:: Supplied data ::
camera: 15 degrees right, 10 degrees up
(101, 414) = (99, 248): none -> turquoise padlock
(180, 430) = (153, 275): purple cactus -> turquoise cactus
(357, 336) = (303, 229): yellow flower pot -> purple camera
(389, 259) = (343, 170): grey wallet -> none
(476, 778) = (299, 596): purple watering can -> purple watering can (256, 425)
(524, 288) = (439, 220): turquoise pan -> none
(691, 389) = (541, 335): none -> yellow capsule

---

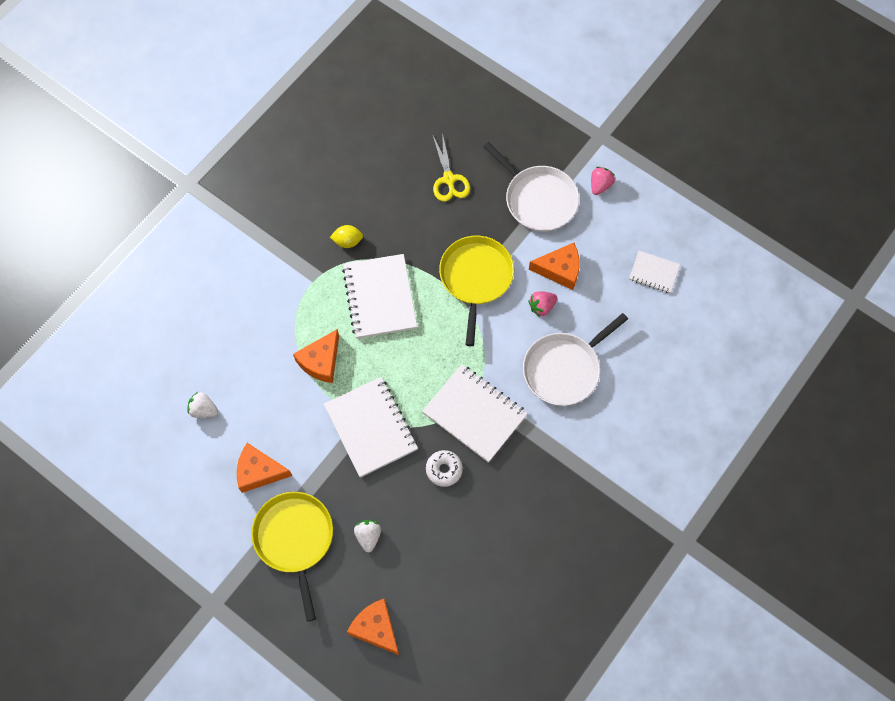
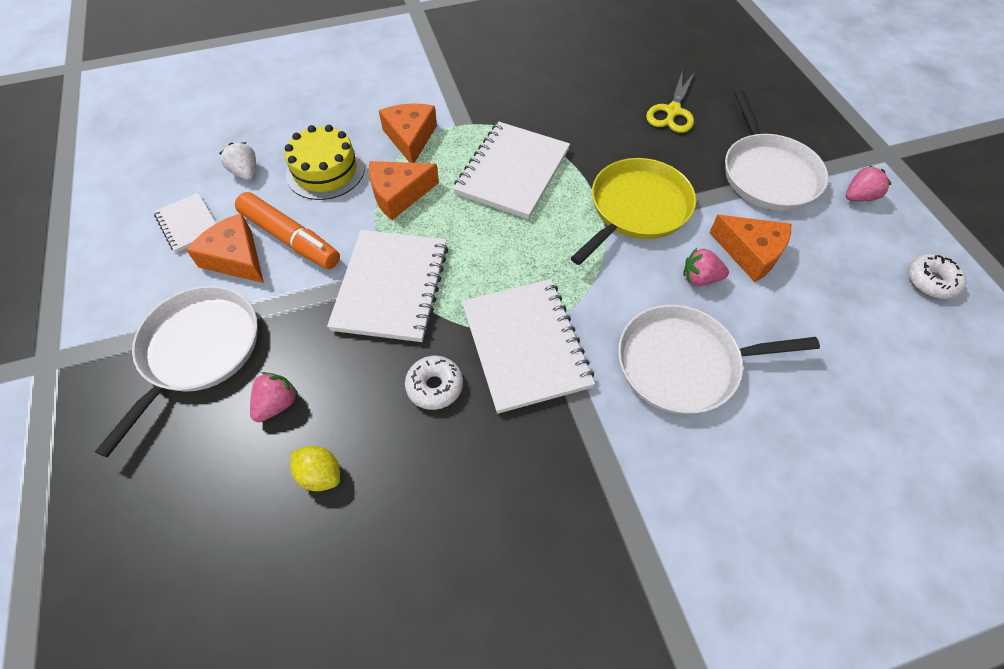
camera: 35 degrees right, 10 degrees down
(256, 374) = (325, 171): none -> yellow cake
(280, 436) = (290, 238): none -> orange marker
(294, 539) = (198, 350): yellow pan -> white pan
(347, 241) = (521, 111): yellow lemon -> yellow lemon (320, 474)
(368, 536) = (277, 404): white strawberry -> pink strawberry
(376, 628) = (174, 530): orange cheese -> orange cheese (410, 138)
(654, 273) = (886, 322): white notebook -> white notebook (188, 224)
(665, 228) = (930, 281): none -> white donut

:: Task item ::
Figure out how many lines of the material include the string "turquoise", and reply with only that figure.

:: Completed exercise ::
3